-- WORK TO COMPLETE --
Each entry here needs to be given again exactly.

==== THE DATA

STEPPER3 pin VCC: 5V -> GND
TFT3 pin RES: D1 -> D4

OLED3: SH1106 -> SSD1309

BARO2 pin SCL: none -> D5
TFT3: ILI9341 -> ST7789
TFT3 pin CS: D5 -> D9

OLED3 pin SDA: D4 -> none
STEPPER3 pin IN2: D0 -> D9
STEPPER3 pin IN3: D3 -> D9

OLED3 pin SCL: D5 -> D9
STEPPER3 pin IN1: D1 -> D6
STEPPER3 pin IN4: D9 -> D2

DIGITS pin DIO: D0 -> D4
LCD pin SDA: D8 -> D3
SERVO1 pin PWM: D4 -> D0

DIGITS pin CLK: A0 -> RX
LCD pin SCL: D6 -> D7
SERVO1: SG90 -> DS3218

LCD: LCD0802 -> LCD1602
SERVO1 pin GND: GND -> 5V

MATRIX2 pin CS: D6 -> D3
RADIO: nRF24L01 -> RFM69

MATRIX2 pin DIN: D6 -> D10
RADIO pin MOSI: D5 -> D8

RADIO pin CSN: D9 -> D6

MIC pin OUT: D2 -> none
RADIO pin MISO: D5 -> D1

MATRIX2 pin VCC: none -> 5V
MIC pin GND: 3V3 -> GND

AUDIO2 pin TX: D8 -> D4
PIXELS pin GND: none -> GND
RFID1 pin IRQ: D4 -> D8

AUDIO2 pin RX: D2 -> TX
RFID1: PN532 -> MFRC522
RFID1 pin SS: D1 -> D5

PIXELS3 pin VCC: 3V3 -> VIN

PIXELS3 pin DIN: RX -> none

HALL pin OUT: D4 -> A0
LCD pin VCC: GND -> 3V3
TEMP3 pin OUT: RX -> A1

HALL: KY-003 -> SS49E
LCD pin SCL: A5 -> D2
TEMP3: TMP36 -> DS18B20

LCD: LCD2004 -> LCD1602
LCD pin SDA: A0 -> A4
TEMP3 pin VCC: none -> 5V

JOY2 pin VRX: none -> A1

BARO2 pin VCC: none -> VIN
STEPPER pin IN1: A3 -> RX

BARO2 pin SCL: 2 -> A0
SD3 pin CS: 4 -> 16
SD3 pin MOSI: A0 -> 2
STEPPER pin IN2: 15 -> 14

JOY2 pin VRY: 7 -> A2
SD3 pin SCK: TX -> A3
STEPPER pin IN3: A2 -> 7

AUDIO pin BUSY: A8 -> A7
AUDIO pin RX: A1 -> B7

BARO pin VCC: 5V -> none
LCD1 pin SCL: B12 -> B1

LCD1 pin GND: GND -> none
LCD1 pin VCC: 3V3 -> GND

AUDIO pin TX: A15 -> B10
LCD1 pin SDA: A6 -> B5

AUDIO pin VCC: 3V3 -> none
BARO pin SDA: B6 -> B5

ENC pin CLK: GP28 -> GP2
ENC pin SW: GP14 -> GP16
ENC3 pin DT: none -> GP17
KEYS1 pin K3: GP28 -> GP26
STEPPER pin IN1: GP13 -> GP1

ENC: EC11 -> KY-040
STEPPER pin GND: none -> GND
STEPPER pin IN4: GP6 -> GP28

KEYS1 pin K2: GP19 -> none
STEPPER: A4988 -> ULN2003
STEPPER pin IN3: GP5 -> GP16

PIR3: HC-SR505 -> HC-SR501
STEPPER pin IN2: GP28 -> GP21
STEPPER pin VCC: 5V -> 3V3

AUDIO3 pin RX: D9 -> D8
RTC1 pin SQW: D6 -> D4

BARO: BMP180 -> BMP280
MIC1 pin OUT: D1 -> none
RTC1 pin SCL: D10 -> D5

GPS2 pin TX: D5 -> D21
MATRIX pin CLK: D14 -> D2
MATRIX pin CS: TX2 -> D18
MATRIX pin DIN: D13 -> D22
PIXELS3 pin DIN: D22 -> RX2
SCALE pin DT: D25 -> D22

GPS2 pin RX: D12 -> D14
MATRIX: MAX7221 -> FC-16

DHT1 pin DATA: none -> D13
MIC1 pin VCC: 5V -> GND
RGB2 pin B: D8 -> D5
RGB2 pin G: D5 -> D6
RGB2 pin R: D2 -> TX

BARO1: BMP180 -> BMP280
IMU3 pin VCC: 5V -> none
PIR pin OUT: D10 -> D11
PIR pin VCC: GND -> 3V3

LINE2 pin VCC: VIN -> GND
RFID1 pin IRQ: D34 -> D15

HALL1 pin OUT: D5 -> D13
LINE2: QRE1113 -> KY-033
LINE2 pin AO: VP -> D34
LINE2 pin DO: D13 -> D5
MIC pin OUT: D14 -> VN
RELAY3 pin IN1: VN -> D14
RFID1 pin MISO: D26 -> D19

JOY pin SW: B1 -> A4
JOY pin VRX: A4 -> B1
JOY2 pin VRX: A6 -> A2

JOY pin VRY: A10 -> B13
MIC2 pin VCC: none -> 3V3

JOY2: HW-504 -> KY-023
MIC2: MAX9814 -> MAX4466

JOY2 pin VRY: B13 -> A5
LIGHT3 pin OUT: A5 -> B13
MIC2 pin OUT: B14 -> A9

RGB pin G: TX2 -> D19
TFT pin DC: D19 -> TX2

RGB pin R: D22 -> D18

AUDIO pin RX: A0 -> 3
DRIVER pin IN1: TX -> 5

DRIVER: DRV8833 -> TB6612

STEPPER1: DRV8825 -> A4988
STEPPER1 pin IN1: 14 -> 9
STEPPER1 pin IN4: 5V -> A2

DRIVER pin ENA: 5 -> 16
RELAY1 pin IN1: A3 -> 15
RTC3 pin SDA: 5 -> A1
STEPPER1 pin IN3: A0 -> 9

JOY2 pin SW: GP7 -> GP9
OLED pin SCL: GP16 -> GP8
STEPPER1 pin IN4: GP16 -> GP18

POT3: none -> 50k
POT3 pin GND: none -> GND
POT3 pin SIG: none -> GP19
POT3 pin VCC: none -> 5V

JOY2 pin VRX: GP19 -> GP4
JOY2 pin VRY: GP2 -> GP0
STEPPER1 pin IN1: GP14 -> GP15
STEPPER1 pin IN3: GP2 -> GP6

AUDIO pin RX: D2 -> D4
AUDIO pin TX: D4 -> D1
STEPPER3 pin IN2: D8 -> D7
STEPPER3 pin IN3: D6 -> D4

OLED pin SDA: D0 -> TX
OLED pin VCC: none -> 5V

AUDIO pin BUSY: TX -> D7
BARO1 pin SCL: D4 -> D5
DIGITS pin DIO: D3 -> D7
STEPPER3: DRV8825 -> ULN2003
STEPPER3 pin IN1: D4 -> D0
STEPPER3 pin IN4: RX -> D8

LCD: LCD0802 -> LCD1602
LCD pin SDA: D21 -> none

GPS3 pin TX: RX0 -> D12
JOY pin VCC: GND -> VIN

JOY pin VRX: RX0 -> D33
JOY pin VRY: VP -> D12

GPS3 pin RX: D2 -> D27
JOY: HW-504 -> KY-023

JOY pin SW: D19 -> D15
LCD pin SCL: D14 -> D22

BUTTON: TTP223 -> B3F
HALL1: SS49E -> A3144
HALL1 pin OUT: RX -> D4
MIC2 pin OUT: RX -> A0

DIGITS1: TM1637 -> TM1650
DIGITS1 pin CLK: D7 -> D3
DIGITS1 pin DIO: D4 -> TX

========

-- SOLUTION BELOW --
STEPPER3 pin VCC: 5V -> GND
TFT3 pin RES: D1 -> D4

OLED3: SH1106 -> SSD1309

BARO2 pin SCL: none -> D5
TFT3: ILI9341 -> ST7789
TFT3 pin CS: D5 -> D9

OLED3 pin SDA: D4 -> none
STEPPER3 pin IN2: D0 -> D9
STEPPER3 pin IN3: D3 -> D9

OLED3 pin SCL: D5 -> D9
STEPPER3 pin IN1: D1 -> D6
STEPPER3 pin IN4: D9 -> D2

DIGITS pin DIO: D0 -> D4
LCD pin SDA: D8 -> D3
SERVO1 pin PWM: D4 -> D0

DIGITS pin CLK: A0 -> RX
LCD pin SCL: D6 -> D7
SERVO1: SG90 -> DS3218

LCD: LCD0802 -> LCD1602
SERVO1 pin GND: GND -> 5V

MATRIX2 pin CS: D6 -> D3
RADIO: nRF24L01 -> RFM69

MATRIX2 pin DIN: D6 -> D10
RADIO pin MOSI: D5 -> D8

RADIO pin CSN: D9 -> D6

MIC pin OUT: D2 -> none
RADIO pin MISO: D5 -> D1

MATRIX2 pin VCC: none -> 5V
MIC pin GND: 3V3 -> GND

AUDIO2 pin TX: D8 -> D4
PIXELS pin GND: none -> GND
RFID1 pin IRQ: D4 -> D8

AUDIO2 pin RX: D2 -> TX
RFID1: PN532 -> MFRC522
RFID1 pin SS: D1 -> D5

PIXELS3 pin VCC: 3V3 -> VIN

PIXELS3 pin DIN: RX -> none

HALL pin OUT: D4 -> A0
LCD pin VCC: GND -> 3V3
TEMP3 pin OUT: RX -> A1

HALL: KY-003 -> SS49E
LCD pin SCL: A5 -> D2
TEMP3: TMP36 -> DS18B20

LCD: LCD2004 -> LCD1602
LCD pin SDA: A0 -> A4
TEMP3 pin VCC: none -> 5V

JOY2 pin VRX: none -> A1

BARO2 pin VCC: none -> VIN
STEPPER pin IN1: A3 -> RX

BARO2 pin SCL: 2 -> A0
SD3 pin CS: 4 -> 16
SD3 pin MOSI: A0 -> 2
STEPPER pin IN2: 15 -> 14

JOY2 pin VRY: 7 -> A2
SD3 pin SCK: TX -> A3
STEPPER pin IN3: A2 -> 7

AUDIO pin BUSY: A8 -> A7
AUDIO pin RX: A1 -> B7

BARO pin VCC: 5V -> none
LCD1 pin SCL: B12 -> B1

LCD1 pin GND: GND -> none
LCD1 pin VCC: 3V3 -> GND

AUDIO pin TX: A15 -> B10
LCD1 pin SDA: A6 -> B5

AUDIO pin VCC: 3V3 -> none
BARO pin SDA: B6 -> B5

ENC pin CLK: GP28 -> GP2
ENC pin SW: GP14 -> GP16
ENC3 pin DT: none -> GP17
KEYS1 pin K3: GP28 -> GP26
STEPPER pin IN1: GP13 -> GP1

ENC: EC11 -> KY-040
STEPPER pin GND: none -> GND
STEPPER pin IN4: GP6 -> GP28

KEYS1 pin K2: GP19 -> none
STEPPER: A4988 -> ULN2003
STEPPER pin IN3: GP5 -> GP16

PIR3: HC-SR505 -> HC-SR501
STEPPER pin IN2: GP28 -> GP21
STEPPER pin VCC: 5V -> 3V3

AUDIO3 pin RX: D9 -> D8
RTC1 pin SQW: D6 -> D4

BARO: BMP180 -> BMP280
MIC1 pin OUT: D1 -> none
RTC1 pin SCL: D10 -> D5

GPS2 pin TX: D5 -> D21
MATRIX pin CLK: D14 -> D2
MATRIX pin CS: TX2 -> D18
MATRIX pin DIN: D13 -> D22
PIXELS3 pin DIN: D22 -> RX2
SCALE pin DT: D25 -> D22

GPS2 pin RX: D12 -> D14
MATRIX: MAX7221 -> FC-16

DHT1 pin DATA: none -> D13
MIC1 pin VCC: 5V -> GND
RGB2 pin B: D8 -> D5
RGB2 pin G: D5 -> D6
RGB2 pin R: D2 -> TX

BARO1: BMP180 -> BMP280
IMU3 pin VCC: 5V -> none
PIR pin OUT: D10 -> D11
PIR pin VCC: GND -> 3V3

LINE2 pin VCC: VIN -> GND
RFID1 pin IRQ: D34 -> D15

HALL1 pin OUT: D5 -> D13
LINE2: QRE1113 -> KY-033
LINE2 pin AO: VP -> D34
LINE2 pin DO: D13 -> D5
MIC pin OUT: D14 -> VN
RELAY3 pin IN1: VN -> D14
RFID1 pin MISO: D26 -> D19

JOY pin SW: B1 -> A4
JOY pin VRX: A4 -> B1
JOY2 pin VRX: A6 -> A2

JOY pin VRY: A10 -> B13
MIC2 pin VCC: none -> 3V3

JOY2: HW-504 -> KY-023
MIC2: MAX9814 -> MAX4466

JOY2 pin VRY: B13 -> A5
LIGHT3 pin OUT: A5 -> B13
MIC2 pin OUT: B14 -> A9

RGB pin G: TX2 -> D19
TFT pin DC: D19 -> TX2

RGB pin R: D22 -> D18

AUDIO pin RX: A0 -> 3
DRIVER pin IN1: TX -> 5

DRIVER: DRV8833 -> TB6612

STEPPER1: DRV8825 -> A4988
STEPPER1 pin IN1: 14 -> 9
STEPPER1 pin IN4: 5V -> A2

DRIVER pin ENA: 5 -> 16
RELAY1 pin IN1: A3 -> 15
RTC3 pin SDA: 5 -> A1
STEPPER1 pin IN3: A0 -> 9

JOY2 pin SW: GP7 -> GP9
OLED pin SCL: GP16 -> GP8
STEPPER1 pin IN4: GP16 -> GP18

POT3: none -> 50k
POT3 pin GND: none -> GND
POT3 pin SIG: none -> GP19
POT3 pin VCC: none -> 5V

JOY2 pin VRX: GP19 -> GP4
JOY2 pin VRY: GP2 -> GP0
STEPPER1 pin IN1: GP14 -> GP15
STEPPER1 pin IN3: GP2 -> GP6

AUDIO pin RX: D2 -> D4
AUDIO pin TX: D4 -> D1
STEPPER3 pin IN2: D8 -> D7
STEPPER3 pin IN3: D6 -> D4

OLED pin SDA: D0 -> TX
OLED pin VCC: none -> 5V

AUDIO pin BUSY: TX -> D7
BARO1 pin SCL: D4 -> D5
DIGITS pin DIO: D3 -> D7
STEPPER3: DRV8825 -> ULN2003
STEPPER3 pin IN1: D4 -> D0
STEPPER3 pin IN4: RX -> D8

LCD: LCD0802 -> LCD1602
LCD pin SDA: D21 -> none

GPS3 pin TX: RX0 -> D12
JOY pin VCC: GND -> VIN

JOY pin VRX: RX0 -> D33
JOY pin VRY: VP -> D12

GPS3 pin RX: D2 -> D27
JOY: HW-504 -> KY-023

JOY pin SW: D19 -> D15
LCD pin SCL: D14 -> D22

BUTTON: TTP223 -> B3F
HALL1: SS49E -> A3144
HALL1 pin OUT: RX -> D4
MIC2 pin OUT: RX -> A0

DIGITS1: TM1637 -> TM1650
DIGITS1 pin CLK: D7 -> D3
DIGITS1 pin DIO: D4 -> TX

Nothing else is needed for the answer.